● **WHAT YOU SHOULD DO**
Write the material out again, line by line, exactly as it is.

● **INPUT DATA**
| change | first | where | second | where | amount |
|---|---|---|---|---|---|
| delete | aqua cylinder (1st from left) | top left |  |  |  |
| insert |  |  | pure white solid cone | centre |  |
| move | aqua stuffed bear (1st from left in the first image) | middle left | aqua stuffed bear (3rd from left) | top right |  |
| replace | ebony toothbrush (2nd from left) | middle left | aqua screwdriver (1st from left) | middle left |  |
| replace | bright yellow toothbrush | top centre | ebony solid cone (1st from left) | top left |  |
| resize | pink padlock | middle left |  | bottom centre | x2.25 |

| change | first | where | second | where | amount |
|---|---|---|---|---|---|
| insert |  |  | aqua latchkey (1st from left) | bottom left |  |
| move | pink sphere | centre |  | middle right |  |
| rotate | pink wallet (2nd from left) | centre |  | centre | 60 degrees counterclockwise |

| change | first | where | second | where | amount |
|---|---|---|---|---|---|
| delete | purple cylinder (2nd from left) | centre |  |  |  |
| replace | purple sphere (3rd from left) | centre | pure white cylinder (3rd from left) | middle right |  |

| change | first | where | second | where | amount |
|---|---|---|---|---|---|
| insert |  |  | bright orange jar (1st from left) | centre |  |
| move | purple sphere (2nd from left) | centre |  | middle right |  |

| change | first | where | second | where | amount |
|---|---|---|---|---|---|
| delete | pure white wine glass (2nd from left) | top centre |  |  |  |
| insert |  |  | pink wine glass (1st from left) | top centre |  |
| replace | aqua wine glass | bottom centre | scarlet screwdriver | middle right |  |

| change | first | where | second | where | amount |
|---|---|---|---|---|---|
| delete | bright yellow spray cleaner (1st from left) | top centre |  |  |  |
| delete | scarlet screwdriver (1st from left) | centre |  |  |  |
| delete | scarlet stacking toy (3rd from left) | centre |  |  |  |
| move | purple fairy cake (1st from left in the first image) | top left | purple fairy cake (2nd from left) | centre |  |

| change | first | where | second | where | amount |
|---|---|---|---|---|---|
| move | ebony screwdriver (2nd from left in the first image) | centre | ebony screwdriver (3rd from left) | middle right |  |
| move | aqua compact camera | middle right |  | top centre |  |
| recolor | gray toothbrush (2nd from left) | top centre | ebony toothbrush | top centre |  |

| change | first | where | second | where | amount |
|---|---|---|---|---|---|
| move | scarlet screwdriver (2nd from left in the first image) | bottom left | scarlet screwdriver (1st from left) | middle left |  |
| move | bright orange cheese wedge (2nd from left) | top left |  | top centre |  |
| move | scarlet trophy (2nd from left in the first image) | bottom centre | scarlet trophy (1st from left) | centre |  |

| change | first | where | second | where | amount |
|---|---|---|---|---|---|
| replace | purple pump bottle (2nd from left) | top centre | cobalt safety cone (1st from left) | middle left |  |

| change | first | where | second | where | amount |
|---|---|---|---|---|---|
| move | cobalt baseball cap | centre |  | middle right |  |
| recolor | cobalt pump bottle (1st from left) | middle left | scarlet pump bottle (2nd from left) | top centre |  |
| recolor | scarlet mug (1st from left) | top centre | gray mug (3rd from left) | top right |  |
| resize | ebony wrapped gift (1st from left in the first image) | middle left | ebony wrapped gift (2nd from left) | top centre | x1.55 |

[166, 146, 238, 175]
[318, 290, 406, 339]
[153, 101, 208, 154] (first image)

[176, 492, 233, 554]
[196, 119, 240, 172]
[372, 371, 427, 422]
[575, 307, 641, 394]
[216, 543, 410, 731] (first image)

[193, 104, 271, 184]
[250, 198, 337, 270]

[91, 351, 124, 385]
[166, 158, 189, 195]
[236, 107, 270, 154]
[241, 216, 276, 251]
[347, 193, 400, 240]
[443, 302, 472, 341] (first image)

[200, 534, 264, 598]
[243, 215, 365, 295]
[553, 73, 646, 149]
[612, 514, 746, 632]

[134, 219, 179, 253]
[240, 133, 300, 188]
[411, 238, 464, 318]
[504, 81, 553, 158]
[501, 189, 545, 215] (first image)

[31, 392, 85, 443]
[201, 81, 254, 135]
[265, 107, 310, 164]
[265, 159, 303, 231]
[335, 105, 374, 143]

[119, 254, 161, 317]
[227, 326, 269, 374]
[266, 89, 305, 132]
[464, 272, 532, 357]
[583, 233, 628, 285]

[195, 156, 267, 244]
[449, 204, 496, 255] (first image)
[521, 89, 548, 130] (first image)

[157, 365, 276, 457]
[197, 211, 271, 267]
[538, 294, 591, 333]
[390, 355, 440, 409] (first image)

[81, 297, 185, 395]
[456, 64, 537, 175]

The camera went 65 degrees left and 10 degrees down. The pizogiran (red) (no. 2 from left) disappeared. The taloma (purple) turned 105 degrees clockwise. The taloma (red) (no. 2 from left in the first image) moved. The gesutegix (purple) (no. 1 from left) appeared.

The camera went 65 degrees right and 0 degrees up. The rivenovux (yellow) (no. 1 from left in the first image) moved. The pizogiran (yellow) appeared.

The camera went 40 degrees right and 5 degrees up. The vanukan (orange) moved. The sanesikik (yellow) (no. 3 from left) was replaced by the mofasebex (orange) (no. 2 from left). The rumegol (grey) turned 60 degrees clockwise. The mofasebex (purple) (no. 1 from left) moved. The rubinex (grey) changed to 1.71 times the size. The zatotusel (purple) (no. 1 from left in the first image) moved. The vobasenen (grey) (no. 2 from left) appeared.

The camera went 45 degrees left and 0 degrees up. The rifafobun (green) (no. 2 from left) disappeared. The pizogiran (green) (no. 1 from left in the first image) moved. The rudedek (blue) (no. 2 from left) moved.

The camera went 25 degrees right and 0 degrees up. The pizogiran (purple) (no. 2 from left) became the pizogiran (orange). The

● **SOLUTION TO THE PROBLEM**
| change | first | where | second | where | amount |
|---|---|---|---|---|---|
| delete | aqua cylinder (1st from left) | top left |  |  |  |
| insert |  |  | pure white solid cone | centre |  |
| move | aqua stuffed bear (1st from left in the first image) | middle left | aqua stuffed bear (3rd from left) | top right |  |
| replace | ebony toothbrush (2nd from left) | middle left | aqua screwdriver (1st from left) | middle left |  |
| replace | bright yellow toothbrush | top centre | ebony solid cone (1st from left) | top left |  |
| resize | pink padlock | middle left |  | bottom centre | x2.25 |

| change | first | where | second | where | amount |
|---|---|---|---|---|---|
| insert |  |  | aqua latchkey (1st from left) | bottom left |  |
| move | pink sphere | centre |  | middle right |  |
| rotate | pink wallet (2nd from left) | centre |  | centre | 60 degrees counterclockwise |

| change | first | where | second | where | amount |
|---|---|---|---|---|---|
| delete | purple cylinder (2nd from left) | centre |  |  |  |
| replace | purple sphere (3rd from left) | centre | pure white cylinder (3rd from left) | middle right |  |

| change | first | where | second | where | amount |
|---|---|---|---|---|---|
| insert |  |  | bright orange jar (1st from left) | centre |  |
| move | purple sphere (2nd from left) | centre |  | middle right |  |

| change | first | where | second | where | amount |
|---|---|---|---|---|---|
| delete | pure white wine glass (2nd from left) | top centre |  |  |  |
| insert |  |  | pink wine glass (1st from left) | top centre |  |
| replace | aqua wine glass | bottom centre | scarlet screwdriver | middle right |  |

| change | first | where | second | where | amount |
|---|---|---|---|---|---|
| delete | bright yellow spray cleaner (1st from left) | top centre |  |  |  |
| delete | scarlet screwdriver (1st from left) | centre |  |  |  |
| delete | scarlet stacking toy (3rd from left) | centre |  |  |  |
| move | purple fairy cake (1st from left in the first image) | top left | purple fairy cake (2nd from left) | centre |  |

| change | first | where | second | where | amount |
|---|---|---|---|---|---|
| move | ebony screwdriver (2nd from left in the first image) | centre | ebony screwdriver (3rd from left) | middle right |  |
| move | aqua compact camera | middle right |  | top centre |  |
| recolor | gray toothbrush (2nd from left) | top centre | ebony toothbrush | top centre |  |

| change | first | where | second | where | amount |
|---|---|---|---|---|---|
| move | scarlet screwdriver (2nd from left in the first image) | bottom left | scarlet screwdriver (1st from left) | middle left |  |
| move | bright orange cheese wedge (2nd from left) | top left |  | top centre |  |
| move | scarlet trophy (2nd from left in the first image) | bottom centre | scarlet trophy (1st from left) | centre |  |

| change | first | where | second | where | amount |
|---|---|---|---|---|---|
| replace | purple pump bottle (2nd from left) | top centre | cobalt safety cone (1st from left) | middle left |  |

| change | first | where | second | where | amount |
|---|---|---|---|---|---|
| move | cobalt baseball cap | centre |  | middle right |  |
| recolor | cobalt pump bottle (1st from left) | middle left | scarlet pump bottle (2nd from left) | top centre |  |
| recolor | scarlet mug (1st from left) | top centre | gray mug (3rd from left) | top right |  |
| resize | ebony wrapped gift (1st from left in the first image) | middle left | ebony wrapped gift (2nd from left) | top centre | x1.55 |

[166, 146, 238, 175]
[318, 290, 406, 339]
[153, 101, 208, 154] (first image)

[176, 492, 233, 554]
[196, 119, 240, 172]
[372, 371, 427, 422]
[575, 307, 641, 394]
[216, 543, 410, 731] (first image)

[193, 104, 271, 184]
[250, 198, 337, 270]

[91, 351, 124, 385]
[166, 158, 189, 195]
[236, 107, 270, 154]
[241, 216, 276, 251]
[347, 193, 400, 240]
[443, 302, 472, 341] (first image)

[200, 534, 264, 598]
[243, 215, 365, 295]
[553, 73, 646, 149]
[612, 514, 746, 632]

[134, 219, 179, 253]
[240, 133, 300, 188]
[411, 238, 464, 318]
[504, 81, 553, 158]
[501, 189, 545, 215] (first image)

[31, 392, 85, 443]
[201, 81, 254, 135]
[265, 107, 310, 164]
[265, 159, 303, 231]
[335, 105, 374, 143]

[119, 254, 161, 317]
[227, 326, 269, 374]
[266, 89, 305, 132]
[464, 272, 532, 357]
[583, 233, 628, 285]

[195, 156, 267, 244]
[449, 204, 496, 255] (first image)
[521, 89, 548, 130] (first image)

[157, 365, 276, 457]
[197, 211, 271, 267]
[538, 294, 591, 333]
[390, 355, 440, 409] (first image)

[81, 297, 185, 395]
[456, 64, 537, 175]

The camera went 65 degrees left and 10 degrees down. The pizogiran (red) (no. 2 from left) disappeared. The taloma (purple) turned 105 degrees clockwise. The taloma (red) (no. 2 from left in the first image) moved. The gesutegix (purple) (no. 1 from left) appeared.

The camera went 65 degrees right and 0 degrees up. The rivenovux (yellow) (no. 1 from left in the first image) moved. The pizogiran (yellow) appeared.

The camera went 40 degrees right and 5 degrees up. The vanukan (orange) moved. The sanesikik (yellow) (no. 3 from left) was replaced by the mofasebex (orange) (no. 2 from left). The rumegol (grey) turned 60 degrees clockwise. The mofasebex (purple) (no. 1 from left) moved. The rubinex (grey) changed to 1.71 times the size. The zatotusel (purple) (no. 1 from left in the first image) moved. The vobasenen (grey) (no. 2 from left) appeared.

The camera went 45 degrees left and 0 degrees up. The rifafobun (green) (no. 2 from left) disappeared. The pizogiran (green) (no. 1 from left in the first image) moved. The rudedek (blue) (no. 2 from left) moved.

The camera went 25 degrees right and 0 degrees up. The pizogiran (purple) (no. 2 from left) became the pizogiran (orange). The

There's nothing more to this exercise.